(Aim of the task) So that nothing is lost, write out all the lines below exactly.

(Data excerpt)
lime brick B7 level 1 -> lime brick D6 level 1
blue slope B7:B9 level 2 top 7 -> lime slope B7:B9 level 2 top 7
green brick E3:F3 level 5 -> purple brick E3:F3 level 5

(Response)
lime brick B7 level 1 -> lime brick D6 level 1
blue slope B7:B9 level 2 top 7 -> lime slope B7:B9 level 2 top 7
green brick E3:F3 level 5 -> purple brick E3:F3 level 5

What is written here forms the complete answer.